To-do item >>
Write out the records that follow exactly. Do not include pictures.

[Input records — start]

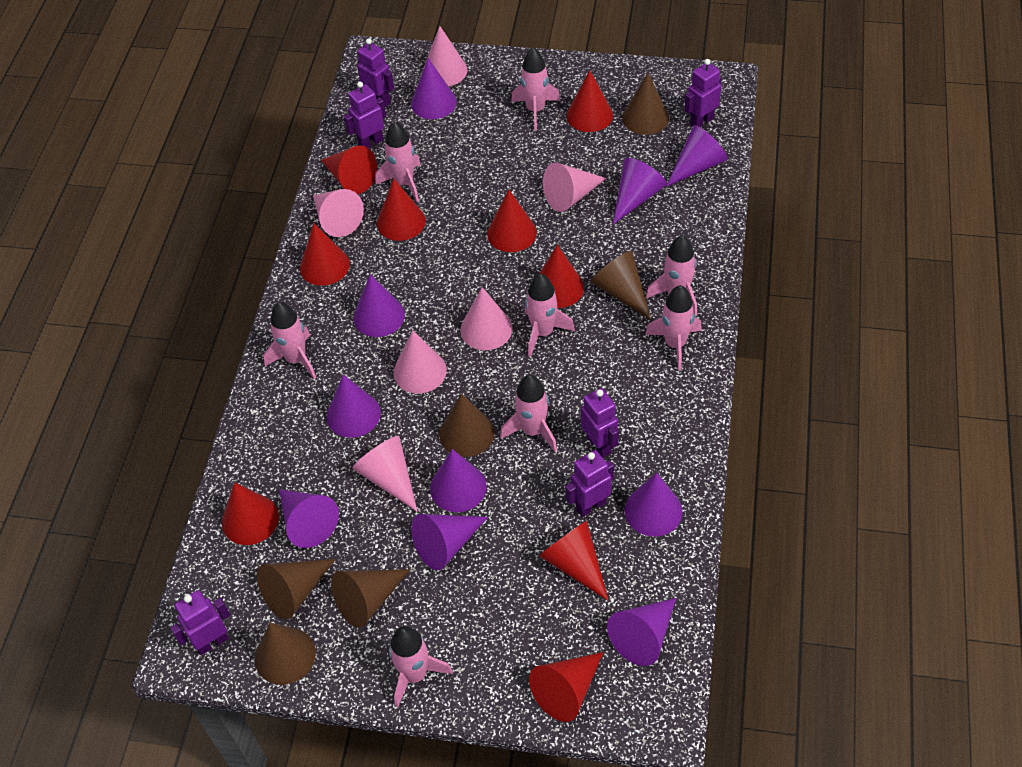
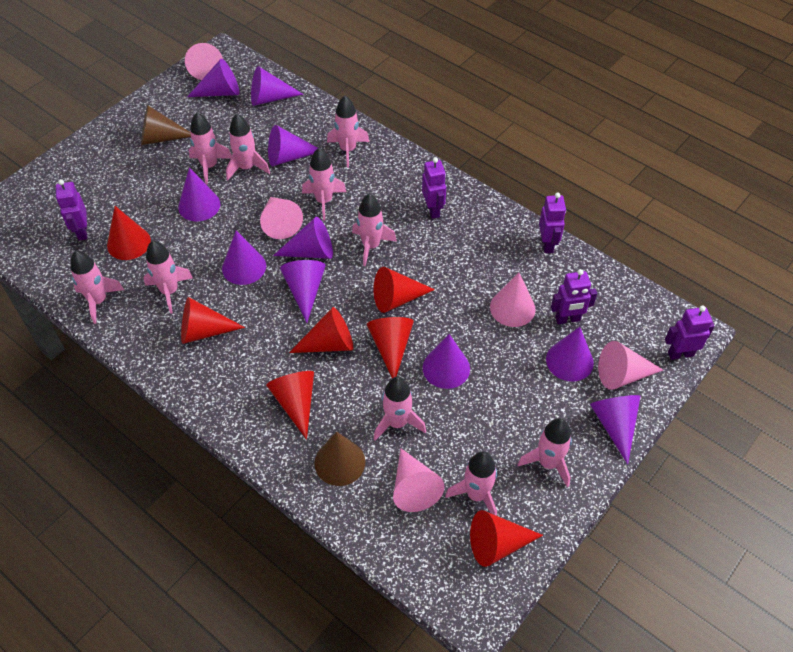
brown cone: [255,623,316,685] [257,559,336,620] [331,569,410,628] [439,393,494,457] [591,251,651,320] [622,73,669,135] = 6 -> [141,105,191,145] [315,431,365,486] = 2
pink cone: [313,189,364,237] [352,436,418,512] [393,330,447,394] [423,26,468,86] [460,287,513,350] [543,162,607,212] = 6 -> [185,43,223,80] [260,197,303,239] [393,449,444,512] [490,273,536,327] [598,341,663,390] = 5
pink rocket: [264,302,316,379] [375,121,421,202] [389,626,453,708] [500,375,557,452] [511,47,561,131] [524,274,575,357] [645,285,702,371] [646,235,697,316] = 8 -> [70,250,124,324] [143,240,193,314] [189,112,232,185] [226,114,270,180] [302,148,346,221] [327,96,369,168] [352,194,397,266] [374,376,426,441] [445,451,497,516] [518,418,572,487] = 10
purple robot: [170,590,230,655] [344,82,386,148] [357,38,394,107] [565,450,614,517] [581,388,619,458] [684,59,722,127] = 6 -> [56,179,87,241] [422,157,446,219] [539,192,566,253] [551,269,597,324] [665,305,715,360] = 5
red cone: [222,482,279,545] [300,223,350,286] [321,146,377,194] [377,178,426,241] [487,190,537,252] [529,652,604,722] [539,245,584,308] [539,521,609,601] [567,70,613,132] = 9 -> [107,206,151,260] [181,297,245,344] [266,371,314,440] [289,307,353,353] [367,317,414,378] [374,267,435,313] [470,510,543,567] = 7

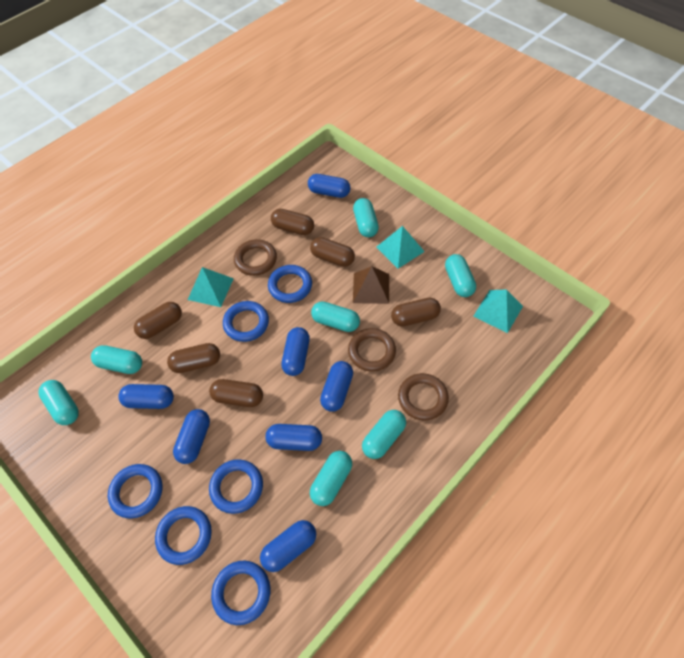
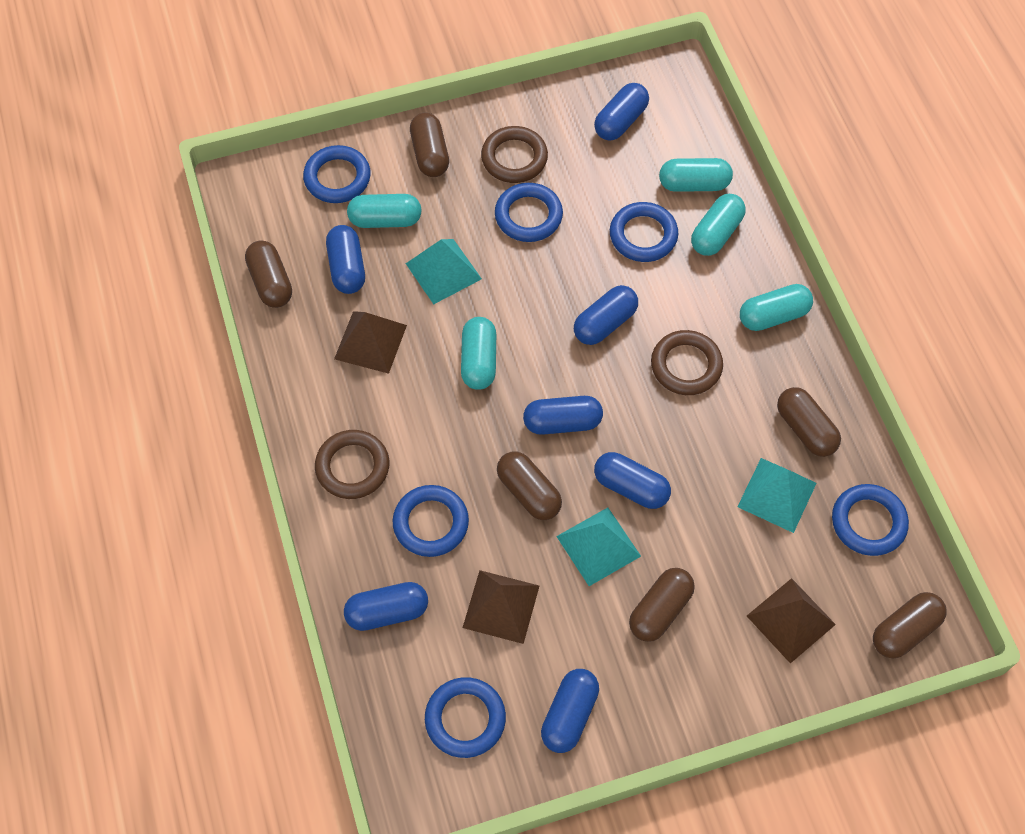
brown pyramid: [353,266,389,304] = 1 -> [334,311,407,374] [463,570,539,644] [747,578,836,663] = 3
turquoise capsule: [38,380,79,425] [91,345,142,374] [310,451,352,506] [311,301,360,332] [353,198,379,237] [362,410,406,459] [445,254,476,297] = 7 -> [347,194,422,228] [461,317,496,390] [659,158,733,192] [691,194,746,256] [740,284,813,331] = 5

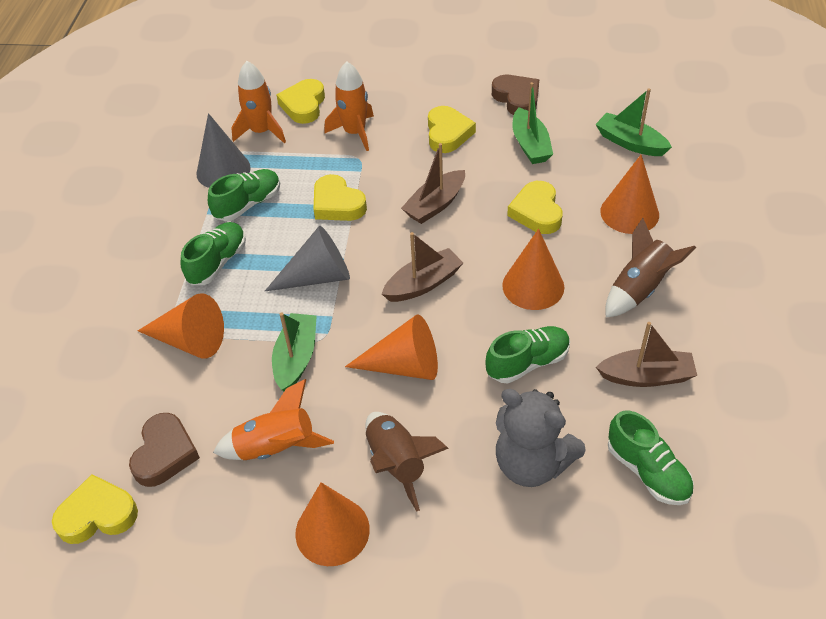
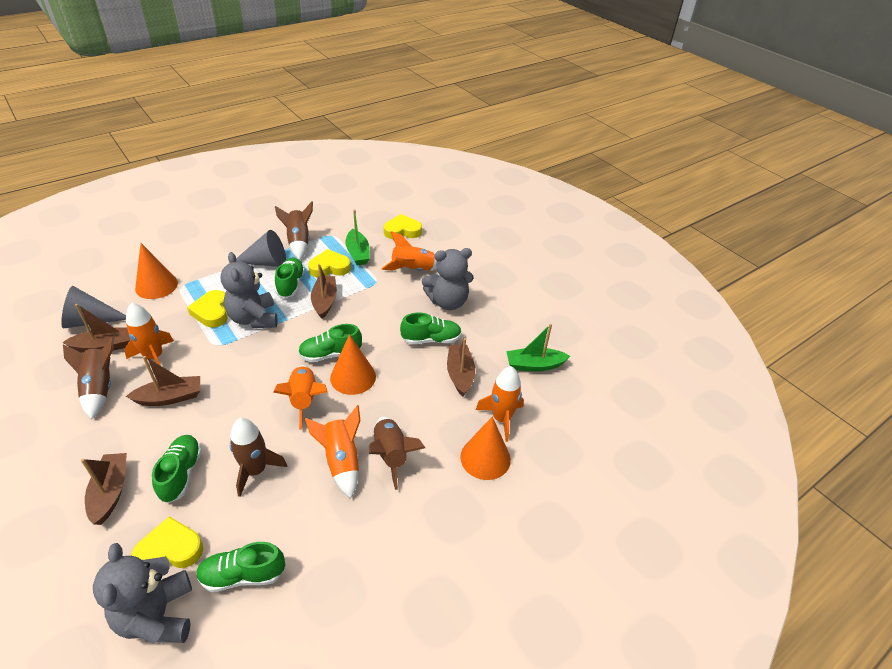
brown boat: [382,232,463,302] [401,143,465,224] [596,322,697,387] = 3 -> [62,304,131,353] [81,453,127,525] [126,356,200,406] [311,264,337,319] [447,338,475,396] = 5
brown heart: [129,413,200,487] [492,75,539,115] = 2 -> none = 0
brown rocket: [366,412,449,512] [605,218,696,318] = 2 -> [63,336,115,420] [230,418,287,497] [275,201,313,260] [369,417,425,490] = 4
green boat: [272,313,316,391] [512,82,553,164] [596,88,672,156] = 3 -> [345,210,370,266] [506,324,570,371] = 2
green shoe: [181,222,246,285] [208,169,280,221] [485,326,570,383] [608,410,694,505] = 4 -> [152,435,202,503] [196,542,285,592] [275,258,305,298] [298,324,362,362] [400,313,462,344] = 5
grey teddy bear: [496,389,586,487] = 1 -> [93,543,192,644] [221,252,278,328] [422,248,474,310] = 3
orange cone: [138,293,224,358] [295,482,370,566] [345,314,438,380] [502,229,564,310] [600,155,659,234] = 5 -> [135,243,178,299] [330,334,376,395] [460,417,511,480] = 3
orange rocket: [213,379,334,460] [231,61,286,143] [324,62,374,151] = 3 -> [124,303,174,366] [273,365,327,430] [305,405,360,499] [382,231,437,271] [476,366,524,442] = 5
yellow heart: [52,474,138,544] [277,79,325,124] [313,174,367,221] [428,106,476,153] [507,181,562,234] = 5 -> [131,516,204,568] [187,290,228,327] [308,249,351,277] [384,214,422,239] = 4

[Input records — finish]

Answer below >>
brown cone: [255,623,316,685] [257,559,336,620] [331,569,410,628] [439,393,494,457] [591,251,651,320] [622,73,669,135] = 6 -> [141,105,191,145] [315,431,365,486] = 2
pink cone: [313,189,364,237] [352,436,418,512] [393,330,447,394] [423,26,468,86] [460,287,513,350] [543,162,607,212] = 6 -> [185,43,223,80] [260,197,303,239] [393,449,444,512] [490,273,536,327] [598,341,663,390] = 5
pink rocket: [264,302,316,379] [375,121,421,202] [389,626,453,708] [500,375,557,452] [511,47,561,131] [524,274,575,357] [645,285,702,371] [646,235,697,316] = 8 -> [70,250,124,324] [143,240,193,314] [189,112,232,185] [226,114,270,180] [302,148,346,221] [327,96,369,168] [352,194,397,266] [374,376,426,441] [445,451,497,516] [518,418,572,487] = 10
purple robot: [170,590,230,655] [344,82,386,148] [357,38,394,107] [565,450,614,517] [581,388,619,458] [684,59,722,127] = 6 -> [56,179,87,241] [422,157,446,219] [539,192,566,253] [551,269,597,324] [665,305,715,360] = 5
red cone: [222,482,279,545] [300,223,350,286] [321,146,377,194] [377,178,426,241] [487,190,537,252] [529,652,604,722] [539,245,584,308] [539,521,609,601] [567,70,613,132] = 9 -> [107,206,151,260] [181,297,245,344] [266,371,314,440] [289,307,353,353] [367,317,414,378] [374,267,435,313] [470,510,543,567] = 7

brown pyramid: [353,266,389,304] = 1 -> [334,311,407,374] [463,570,539,644] [747,578,836,663] = 3
turquoise capsule: [38,380,79,425] [91,345,142,374] [310,451,352,506] [311,301,360,332] [353,198,379,237] [362,410,406,459] [445,254,476,297] = 7 -> [347,194,422,228] [461,317,496,390] [659,158,733,192] [691,194,746,256] [740,284,813,331] = 5

brown boat: [382,232,463,302] [401,143,465,224] [596,322,697,387] = 3 -> [62,304,131,353] [81,453,127,525] [126,356,200,406] [311,264,337,319] [447,338,475,396] = 5
brown heart: [129,413,200,487] [492,75,539,115] = 2 -> none = 0
brown rocket: [366,412,449,512] [605,218,696,318] = 2 -> [63,336,115,420] [230,418,287,497] [275,201,313,260] [369,417,425,490] = 4
green boat: [272,313,316,391] [512,82,553,164] [596,88,672,156] = 3 -> [345,210,370,266] [506,324,570,371] = 2
green shoe: [181,222,246,285] [208,169,280,221] [485,326,570,383] [608,410,694,505] = 4 -> [152,435,202,503] [196,542,285,592] [275,258,305,298] [298,324,362,362] [400,313,462,344] = 5
grey teddy bear: [496,389,586,487] = 1 -> [93,543,192,644] [221,252,278,328] [422,248,474,310] = 3
orange cone: [138,293,224,358] [295,482,370,566] [345,314,438,380] [502,229,564,310] [600,155,659,234] = 5 -> [135,243,178,299] [330,334,376,395] [460,417,511,480] = 3
orange rocket: [213,379,334,460] [231,61,286,143] [324,62,374,151] = 3 -> [124,303,174,366] [273,365,327,430] [305,405,360,499] [382,231,437,271] [476,366,524,442] = 5
yellow heart: [52,474,138,544] [277,79,325,124] [313,174,367,221] [428,106,476,153] [507,181,562,234] = 5 -> [131,516,204,568] [187,290,228,327] [308,249,351,277] [384,214,422,239] = 4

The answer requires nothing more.